**Problem statement**
Each line in the entries below that holds the word "blue" belongs in the answer.

**Source data**
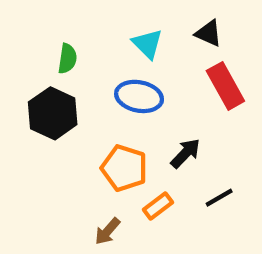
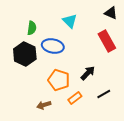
black triangle: (209, 33) -> (111, 13), moved
blue ellipse: (139, 96) -> (53, 46), moved
brown arrow: (107, 231) -> (44, 105), moved, turned 32

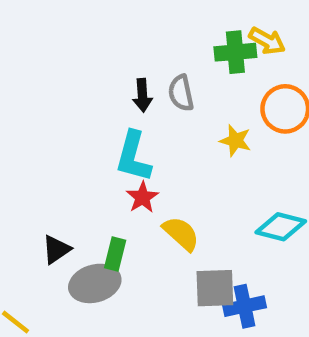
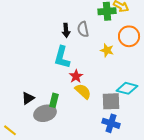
red star: (142, 197) -> (76, 76), moved
gray square: (215, 288) -> (111, 101), moved
blue cross: (244, 306) -> (111, 123), turned 30

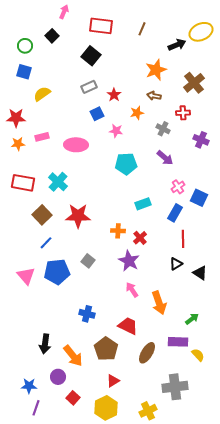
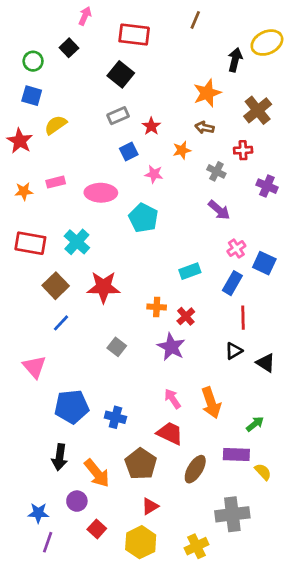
brown line: (142, 29) -> (195, 20), moved
black arrow: (177, 45) -> (235, 60), turned -54
red star: (16, 118) -> (20, 141), moved, turned 30
cyan pentagon: (126, 164) -> (143, 218), moved, turned 30
blue pentagon: (57, 272) -> (72, 407), moved
pink arrow: (132, 290) -> (173, 399), moved

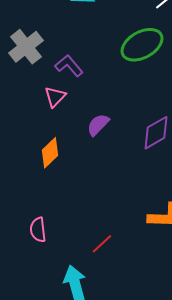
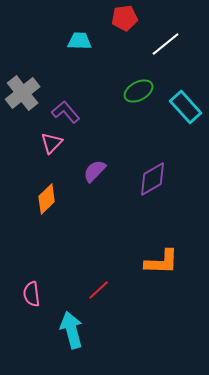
green ellipse: (142, 45) -> (139, 91), size x0.7
pink semicircle: (38, 230) -> (32, 294), moved

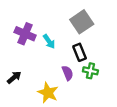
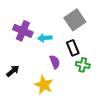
cyan arrow: (49, 41) -> (45, 38), turned 120
purple semicircle: (68, 73) -> (55, 62), moved

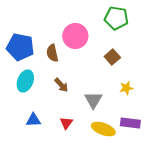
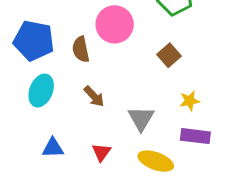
purple rectangle: (130, 123) -> (195, 136), moved

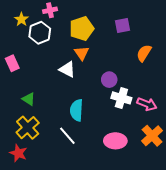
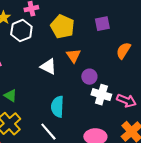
yellow pentagon: (82, 29) -> (62, 27), turned -30
orange triangle: (82, 53) -> (73, 56), moved

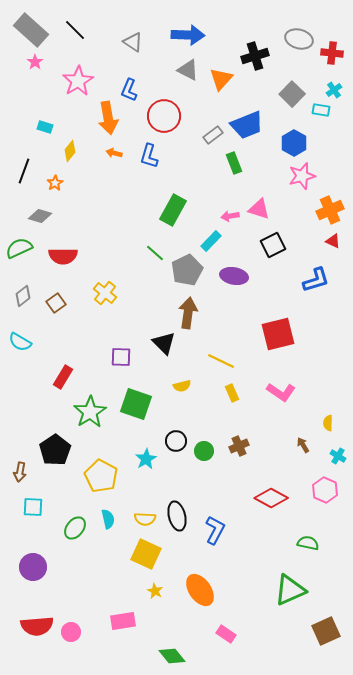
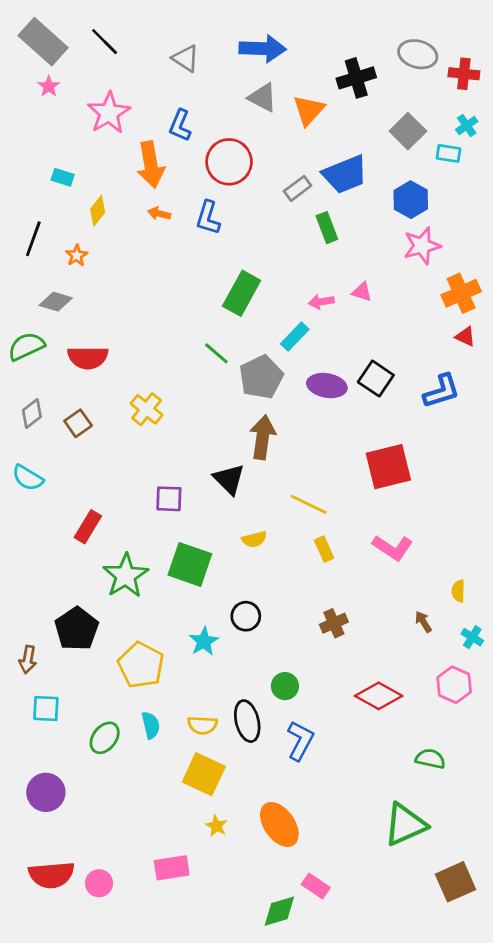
pink triangle: (259, 209) -> (362, 292), size x0.7
black square: (273, 245) -> (376, 379), moved, turned -30
green circle: (204, 451) -> (285, 686), moved
green diamond: (172, 656) -> (279, 911), moved, turned -68

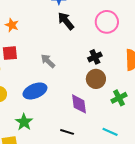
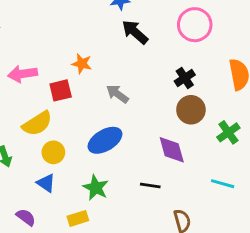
orange star: (12, 25) -> (82, 64), moved
black line: (67, 132) -> (150, 186), moved

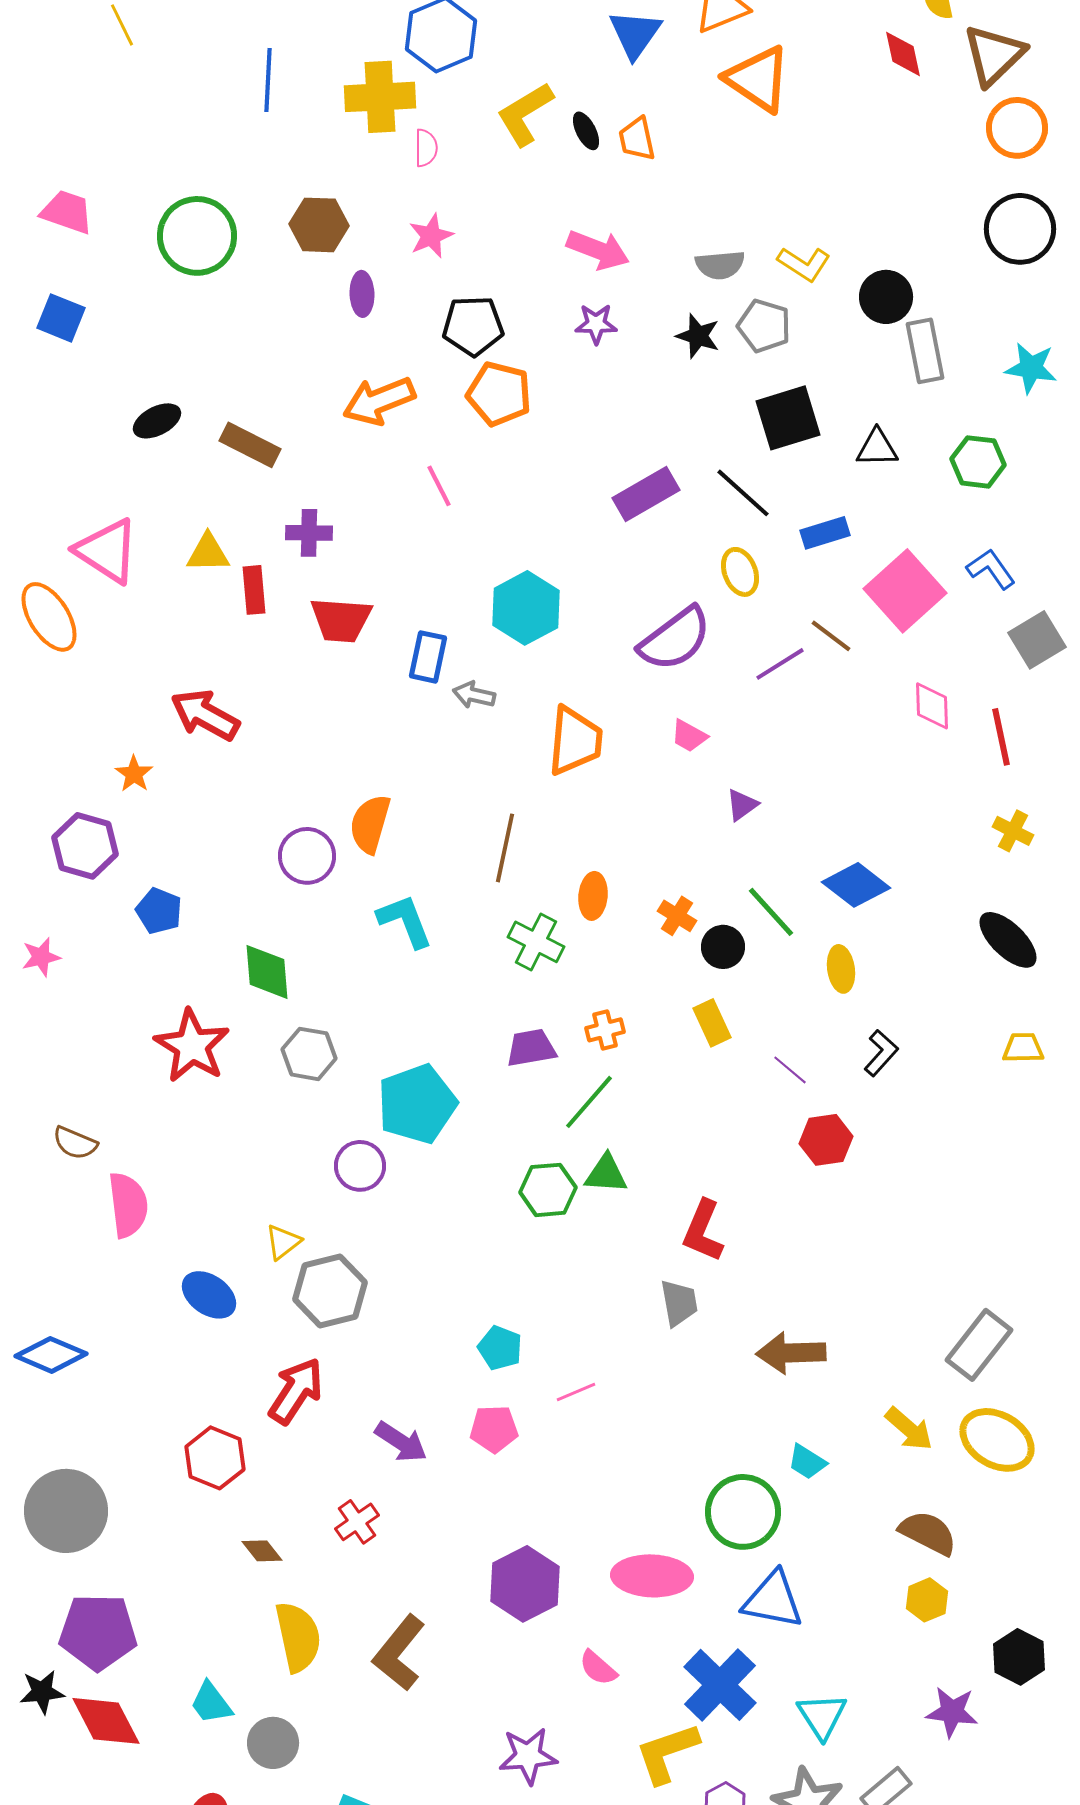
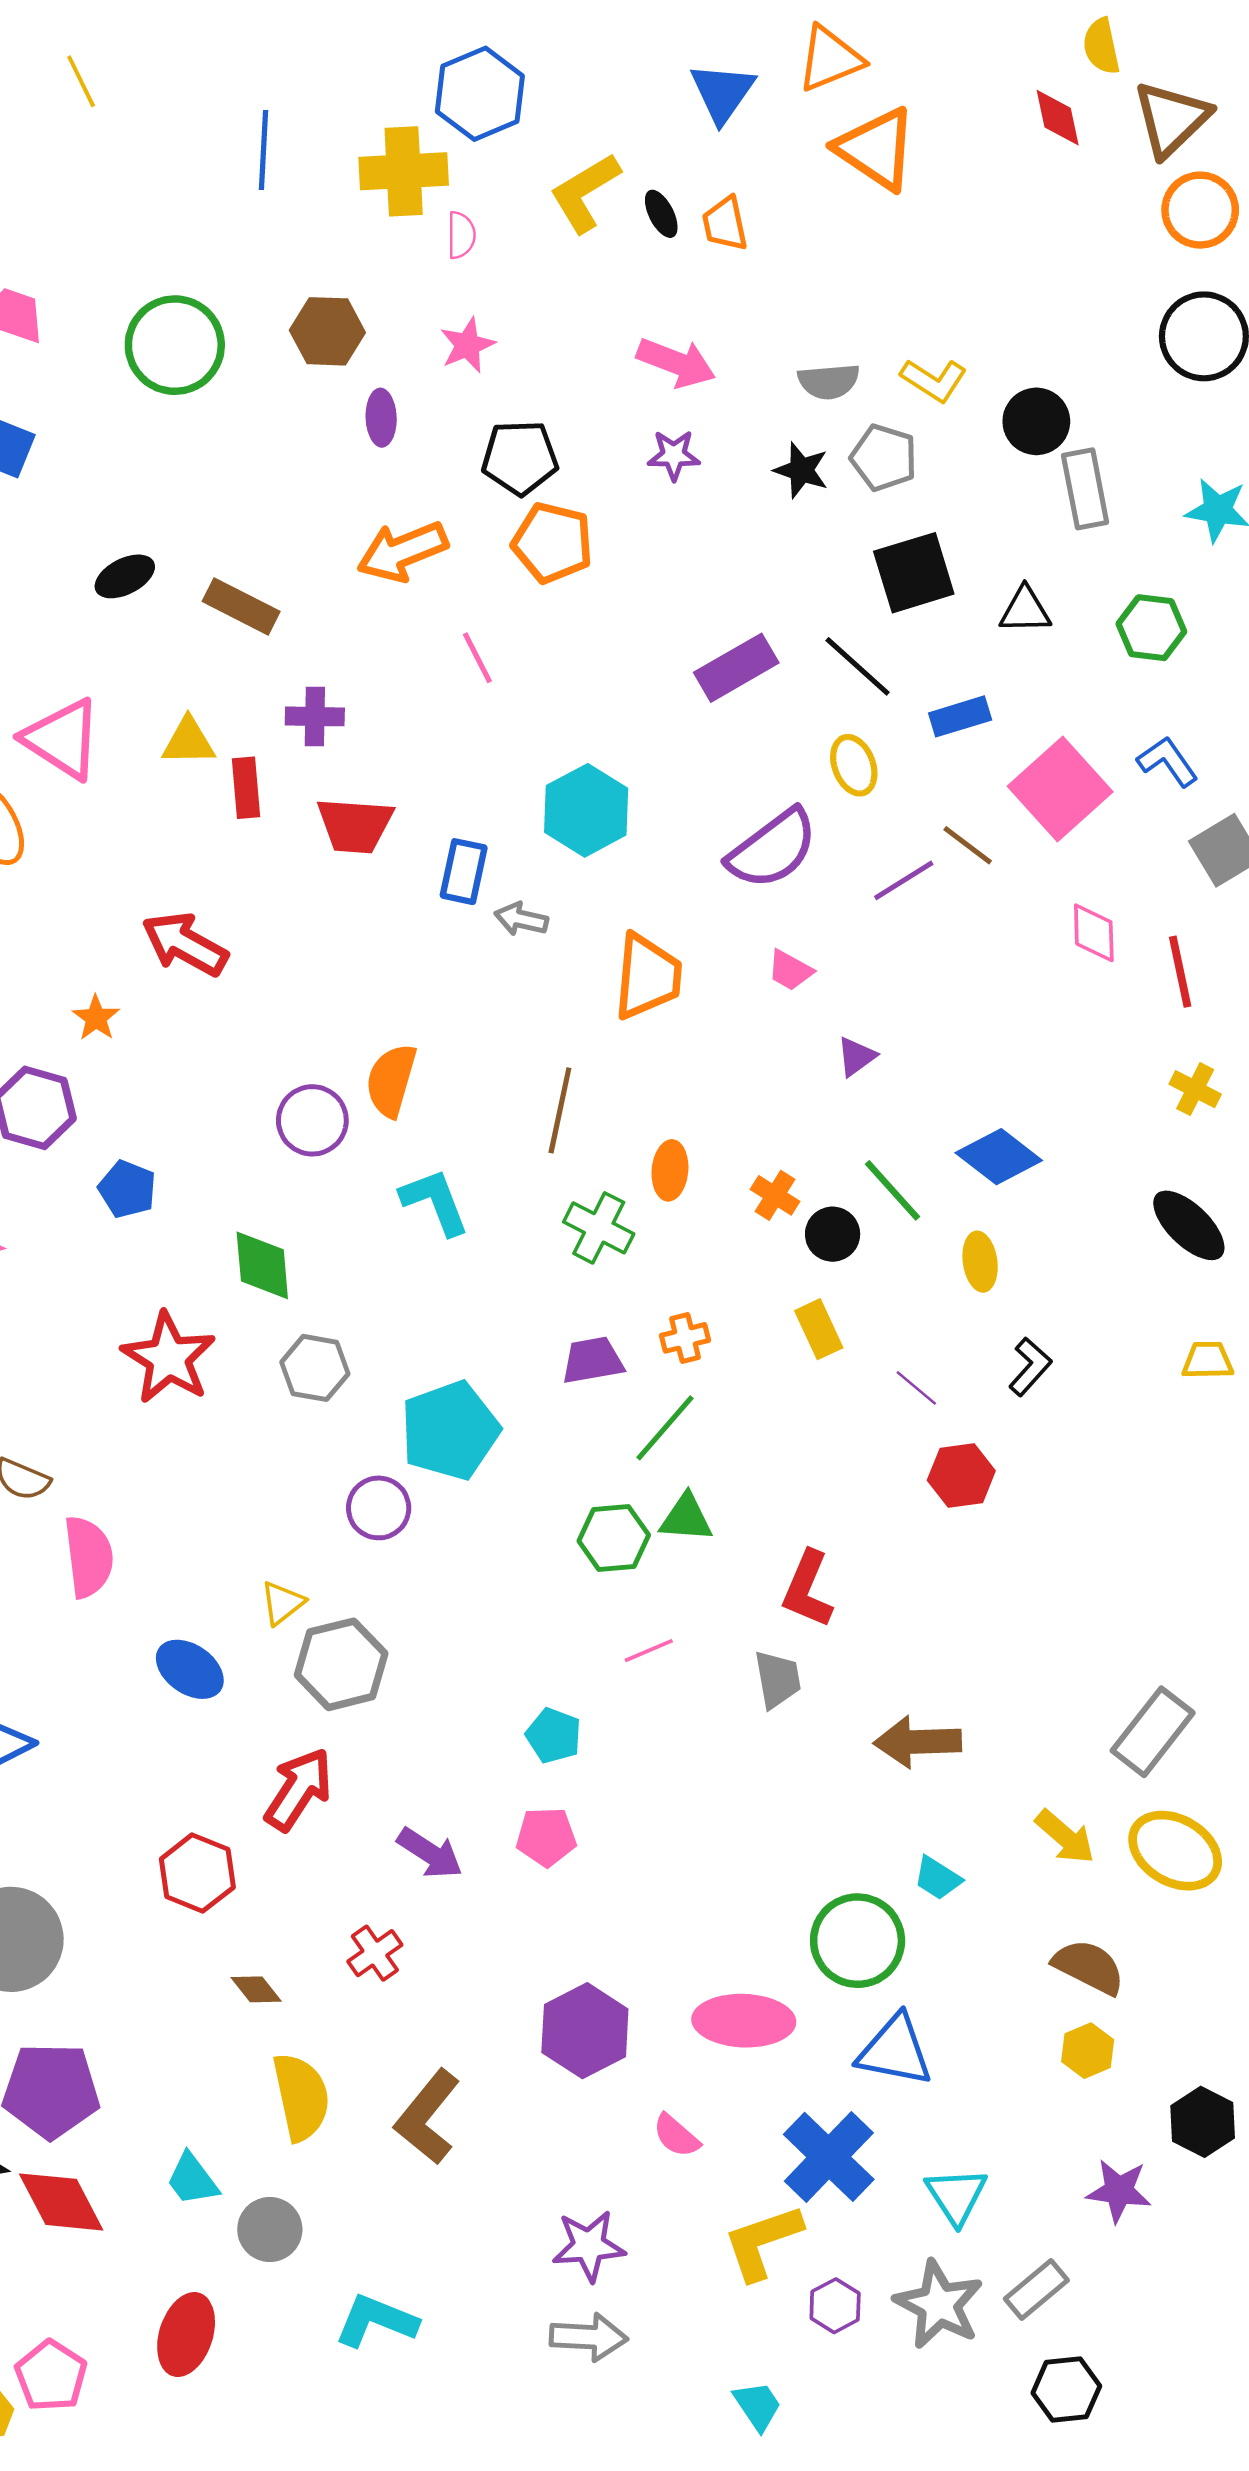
pink line: (576, 1392) -> (649, 1651), moved

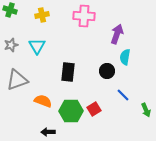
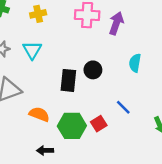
purple arrow: (117, 34) -> (116, 23), moved
black circle: (107, 71) -> (93, 70), moved
blue line: (123, 95) -> (123, 107), moved

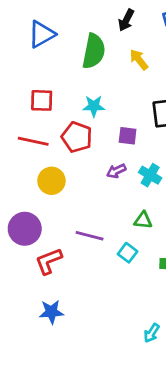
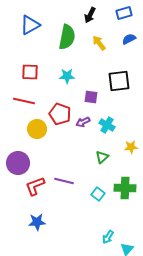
red pentagon: (77, 137) -> (60, 114), moved
green triangle: (143, 220) -> (102, 157), turned -48
purple line: (90, 236) -> (64, 181), moved
cyan square: (128, 253) -> (98, 194), moved

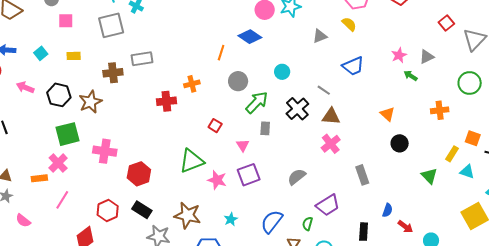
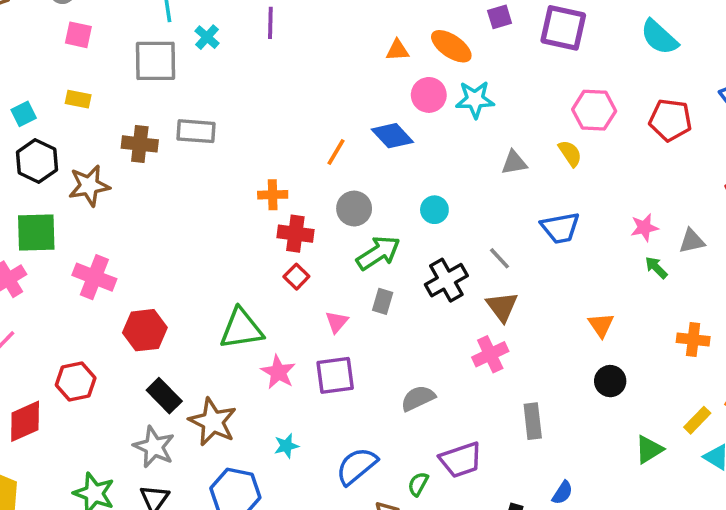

**Response area**
blue ellipse: (139, 96) -> (53, 46), moved
blue cross: (244, 306) -> (111, 123), turned 30
blue pentagon: (57, 272) -> (72, 407), moved
blue line: (123, 95) -> (123, 107), moved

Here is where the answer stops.